**TASK GOAL:** Each record is to be given again without alteration.

**SOURCE RECORDS:**
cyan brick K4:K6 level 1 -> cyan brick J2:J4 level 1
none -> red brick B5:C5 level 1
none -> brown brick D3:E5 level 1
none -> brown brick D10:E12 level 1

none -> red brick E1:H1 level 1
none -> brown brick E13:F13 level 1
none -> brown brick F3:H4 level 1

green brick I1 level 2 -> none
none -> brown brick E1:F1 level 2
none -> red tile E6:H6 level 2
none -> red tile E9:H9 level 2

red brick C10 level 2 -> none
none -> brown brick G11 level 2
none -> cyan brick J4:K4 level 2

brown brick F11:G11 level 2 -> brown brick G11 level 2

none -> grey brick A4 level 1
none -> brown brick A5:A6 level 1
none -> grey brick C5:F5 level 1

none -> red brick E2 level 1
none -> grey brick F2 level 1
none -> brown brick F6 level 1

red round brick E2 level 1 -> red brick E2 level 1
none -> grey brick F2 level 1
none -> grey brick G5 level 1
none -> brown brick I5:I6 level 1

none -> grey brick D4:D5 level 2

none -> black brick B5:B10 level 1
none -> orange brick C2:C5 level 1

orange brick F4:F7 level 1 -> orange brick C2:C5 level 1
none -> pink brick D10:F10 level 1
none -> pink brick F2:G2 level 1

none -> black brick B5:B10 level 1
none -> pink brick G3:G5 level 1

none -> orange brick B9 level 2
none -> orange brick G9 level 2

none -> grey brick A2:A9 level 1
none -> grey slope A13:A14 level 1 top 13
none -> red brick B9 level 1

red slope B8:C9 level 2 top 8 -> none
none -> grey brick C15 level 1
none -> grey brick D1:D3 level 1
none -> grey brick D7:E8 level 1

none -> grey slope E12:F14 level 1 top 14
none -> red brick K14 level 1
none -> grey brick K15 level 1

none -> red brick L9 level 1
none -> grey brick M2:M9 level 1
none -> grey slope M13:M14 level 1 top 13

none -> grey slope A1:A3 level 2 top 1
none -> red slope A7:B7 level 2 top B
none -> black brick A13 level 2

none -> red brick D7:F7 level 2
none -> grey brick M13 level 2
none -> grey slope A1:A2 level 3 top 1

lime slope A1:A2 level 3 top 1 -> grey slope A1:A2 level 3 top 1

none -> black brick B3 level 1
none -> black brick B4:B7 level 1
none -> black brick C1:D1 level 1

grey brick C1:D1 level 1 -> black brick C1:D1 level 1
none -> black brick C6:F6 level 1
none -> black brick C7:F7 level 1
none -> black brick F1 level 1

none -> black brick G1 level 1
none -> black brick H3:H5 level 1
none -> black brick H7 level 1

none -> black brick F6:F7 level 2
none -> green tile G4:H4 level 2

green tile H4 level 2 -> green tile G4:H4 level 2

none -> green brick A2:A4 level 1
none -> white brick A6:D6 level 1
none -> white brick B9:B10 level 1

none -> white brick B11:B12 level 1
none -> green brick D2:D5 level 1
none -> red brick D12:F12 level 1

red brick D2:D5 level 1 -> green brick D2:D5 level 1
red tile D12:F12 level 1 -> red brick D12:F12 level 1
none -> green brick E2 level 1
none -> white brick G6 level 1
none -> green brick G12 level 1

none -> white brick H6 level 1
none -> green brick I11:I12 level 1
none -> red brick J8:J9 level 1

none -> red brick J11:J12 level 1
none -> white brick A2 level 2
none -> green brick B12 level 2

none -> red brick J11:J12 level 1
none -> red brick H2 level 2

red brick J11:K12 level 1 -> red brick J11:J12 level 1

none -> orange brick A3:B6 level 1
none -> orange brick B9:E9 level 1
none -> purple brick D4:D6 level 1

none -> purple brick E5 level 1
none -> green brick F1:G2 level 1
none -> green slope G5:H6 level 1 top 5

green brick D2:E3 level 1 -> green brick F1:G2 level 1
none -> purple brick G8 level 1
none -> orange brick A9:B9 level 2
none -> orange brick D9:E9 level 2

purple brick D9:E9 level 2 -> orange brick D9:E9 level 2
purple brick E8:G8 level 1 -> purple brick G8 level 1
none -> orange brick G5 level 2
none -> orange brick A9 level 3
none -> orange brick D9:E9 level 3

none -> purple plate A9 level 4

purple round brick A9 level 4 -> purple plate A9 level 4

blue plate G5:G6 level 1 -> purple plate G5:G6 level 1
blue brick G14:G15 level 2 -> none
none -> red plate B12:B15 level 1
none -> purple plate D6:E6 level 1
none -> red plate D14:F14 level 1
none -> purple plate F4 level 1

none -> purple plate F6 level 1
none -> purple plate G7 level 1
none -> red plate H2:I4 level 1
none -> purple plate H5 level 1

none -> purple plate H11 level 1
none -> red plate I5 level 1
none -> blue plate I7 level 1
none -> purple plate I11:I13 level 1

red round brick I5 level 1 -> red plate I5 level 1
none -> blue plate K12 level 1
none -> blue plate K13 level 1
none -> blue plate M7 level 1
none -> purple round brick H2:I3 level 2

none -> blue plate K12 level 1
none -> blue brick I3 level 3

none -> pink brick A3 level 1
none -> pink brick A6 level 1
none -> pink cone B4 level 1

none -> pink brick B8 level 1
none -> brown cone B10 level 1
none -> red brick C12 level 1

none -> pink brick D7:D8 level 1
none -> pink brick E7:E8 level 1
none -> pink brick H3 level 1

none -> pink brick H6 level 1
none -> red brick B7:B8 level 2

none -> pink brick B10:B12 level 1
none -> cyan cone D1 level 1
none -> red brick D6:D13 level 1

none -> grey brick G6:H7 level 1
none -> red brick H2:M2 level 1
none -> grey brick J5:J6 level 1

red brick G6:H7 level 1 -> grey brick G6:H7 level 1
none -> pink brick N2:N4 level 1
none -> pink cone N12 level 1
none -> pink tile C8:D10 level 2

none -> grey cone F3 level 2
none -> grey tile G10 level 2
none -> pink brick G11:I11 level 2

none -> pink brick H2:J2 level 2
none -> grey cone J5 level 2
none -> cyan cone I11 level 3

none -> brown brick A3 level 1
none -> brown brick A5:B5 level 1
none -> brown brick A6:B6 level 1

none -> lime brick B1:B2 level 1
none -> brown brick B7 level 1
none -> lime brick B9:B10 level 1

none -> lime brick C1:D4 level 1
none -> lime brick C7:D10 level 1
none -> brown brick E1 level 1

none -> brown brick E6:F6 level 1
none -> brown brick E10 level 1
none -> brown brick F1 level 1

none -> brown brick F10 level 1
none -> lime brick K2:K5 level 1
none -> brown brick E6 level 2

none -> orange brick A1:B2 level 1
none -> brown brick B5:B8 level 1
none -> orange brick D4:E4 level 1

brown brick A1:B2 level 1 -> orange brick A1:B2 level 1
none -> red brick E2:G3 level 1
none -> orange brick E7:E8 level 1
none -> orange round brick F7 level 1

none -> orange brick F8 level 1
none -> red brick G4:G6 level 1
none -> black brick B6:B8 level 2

**EXERCISE OUTPUT:**
cyan brick K4:K6 level 1 -> cyan brick J2:J4 level 1
none -> red brick B5:C5 level 1
none -> brown brick D3:E5 level 1
none -> brown brick D10:E12 level 1

none -> red brick E1:H1 level 1
none -> brown brick E13:F13 level 1
none -> brown brick F3:H4 level 1

green brick I1 level 2 -> none
none -> brown brick E1:F1 level 2
none -> red tile E6:H6 level 2
none -> red tile E9:H9 level 2

red brick C10 level 2 -> none
none -> brown brick G11 level 2
none -> cyan brick J4:K4 level 2

brown brick F11:G11 level 2 -> brown brick G11 level 2

none -> grey brick A4 level 1
none -> brown brick A5:A6 level 1
none -> grey brick C5:F5 level 1

none -> red brick E2 level 1
none -> grey brick F2 level 1
none -> brown brick F6 level 1

red round brick E2 level 1 -> red brick E2 level 1
none -> grey brick F2 level 1
none -> grey brick G5 level 1
none -> brown brick I5:I6 level 1

none -> grey brick D4:D5 level 2

none -> black brick B5:B10 level 1
none -> orange brick C2:C5 level 1

orange brick F4:F7 level 1 -> orange brick C2:C5 level 1
none -> pink brick D10:F10 level 1
none -> pink brick F2:G2 level 1

none -> black brick B5:B10 level 1
none -> pink brick G3:G5 level 1

none -> orange brick B9 level 2
none -> orange brick G9 level 2

none -> grey brick A2:A9 level 1
none -> grey slope A13:A14 level 1 top 13
none -> red brick B9 level 1

red slope B8:C9 level 2 top 8 -> none
none -> grey brick C15 level 1
none -> grey brick D1:D3 level 1
none -> grey brick D7:E8 level 1

none -> grey slope E12:F14 level 1 top 14
none -> red brick K14 level 1
none -> grey brick K15 level 1

none -> red brick L9 level 1
none -> grey brick M2:M9 level 1
none -> grey slope M13:M14 level 1 top 13

none -> grey slope A1:A3 level 2 top 1
none -> red slope A7:B7 level 2 top B
none -> black brick A13 level 2

none -> red brick D7:F7 level 2
none -> grey brick M13 level 2
none -> grey slope A1:A2 level 3 top 1

lime slope A1:A2 level 3 top 1 -> grey slope A1:A2 level 3 top 1

none -> black brick B3 level 1
none -> black brick B4:B7 level 1
none -> black brick C1:D1 level 1

grey brick C1:D1 level 1 -> black brick C1:D1 level 1
none -> black brick C6:F6 level 1
none -> black brick C7:F7 level 1
none -> black brick F1 level 1

none -> black brick G1 level 1
none -> black brick H3:H5 level 1
none -> black brick H7 level 1

none -> black brick F6:F7 level 2
none -> green tile G4:H4 level 2

green tile H4 level 2 -> green tile G4:H4 level 2

none -> green brick A2:A4 level 1
none -> white brick A6:D6 level 1
none -> white brick B9:B10 level 1

none -> white brick B11:B12 level 1
none -> green brick D2:D5 level 1
none -> red brick D12:F12 level 1

red brick D2:D5 level 1 -> green brick D2:D5 level 1
red tile D12:F12 level 1 -> red brick D12:F12 level 1
none -> green brick E2 level 1
none -> white brick G6 level 1
none -> green brick G12 level 1

none -> white brick H6 level 1
none -> green brick I11:I12 level 1
none -> red brick J8:J9 level 1

none -> red brick J11:J12 level 1
none -> white brick A2 level 2
none -> green brick B12 level 2

none -> red brick J11:J12 level 1
none -> red brick H2 level 2

red brick J11:K12 level 1 -> red brick J11:J12 level 1

none -> orange brick A3:B6 level 1
none -> orange brick B9:E9 level 1
none -> purple brick D4:D6 level 1

none -> purple brick E5 level 1
none -> green brick F1:G2 level 1
none -> green slope G5:H6 level 1 top 5

green brick D2:E3 level 1 -> green brick F1:G2 level 1
none -> purple brick G8 level 1
none -> orange brick A9:B9 level 2
none -> orange brick D9:E9 level 2

purple brick D9:E9 level 2 -> orange brick D9:E9 level 2
purple brick E8:G8 level 1 -> purple brick G8 level 1
none -> orange brick G5 level 2
none -> orange brick A9 level 3
none -> orange brick D9:E9 level 3

none -> purple plate A9 level 4

purple round brick A9 level 4 -> purple plate A9 level 4

blue plate G5:G6 level 1 -> purple plate G5:G6 level 1
blue brick G14:G15 level 2 -> none
none -> red plate B12:B15 level 1
none -> purple plate D6:E6 level 1
none -> red plate D14:F14 level 1
none -> purple plate F4 level 1

none -> purple plate F6 level 1
none -> purple plate G7 level 1
none -> red plate H2:I4 level 1
none -> purple plate H5 level 1

none -> purple plate H11 level 1
none -> red plate I5 level 1
none -> blue plate I7 level 1
none -> purple plate I11:I13 level 1

red round brick I5 level 1 -> red plate I5 level 1
none -> blue plate K12 level 1
none -> blue plate K13 level 1
none -> blue plate M7 level 1
none -> purple round brick H2:I3 level 2

none -> blue plate K12 level 1
none -> blue brick I3 level 3

none -> pink brick A3 level 1
none -> pink brick A6 level 1
none -> pink cone B4 level 1

none -> pink brick B8 level 1
none -> brown cone B10 level 1
none -> red brick C12 level 1

none -> pink brick D7:D8 level 1
none -> pink brick E7:E8 level 1
none -> pink brick H3 level 1

none -> pink brick H6 level 1
none -> red brick B7:B8 level 2

none -> pink brick B10:B12 level 1
none -> cyan cone D1 level 1
none -> red brick D6:D13 level 1

none -> grey brick G6:H7 level 1
none -> red brick H2:M2 level 1
none -> grey brick J5:J6 level 1

red brick G6:H7 level 1 -> grey brick G6:H7 level 1
none -> pink brick N2:N4 level 1
none -> pink cone N12 level 1
none -> pink tile C8:D10 level 2

none -> grey cone F3 level 2
none -> grey tile G10 level 2
none -> pink brick G11:I11 level 2

none -> pink brick H2:J2 level 2
none -> grey cone J5 level 2
none -> cyan cone I11 level 3

none -> brown brick A3 level 1
none -> brown brick A5:B5 level 1
none -> brown brick A6:B6 level 1

none -> lime brick B1:B2 level 1
none -> brown brick B7 level 1
none -> lime brick B9:B10 level 1

none -> lime brick C1:D4 level 1
none -> lime brick C7:D10 level 1
none -> brown brick E1 level 1

none -> brown brick E6:F6 level 1
none -> brown brick E10 level 1
none -> brown brick F1 level 1

none -> brown brick F10 level 1
none -> lime brick K2:K5 level 1
none -> brown brick E6 level 2

none -> orange brick A1:B2 level 1
none -> brown brick B5:B8 level 1
none -> orange brick D4:E4 level 1

brown brick A1:B2 level 1 -> orange brick A1:B2 level 1
none -> red brick E2:G3 level 1
none -> orange brick E7:E8 level 1
none -> orange round brick F7 level 1

none -> orange brick F8 level 1
none -> red brick G4:G6 level 1
none -> black brick B6:B8 level 2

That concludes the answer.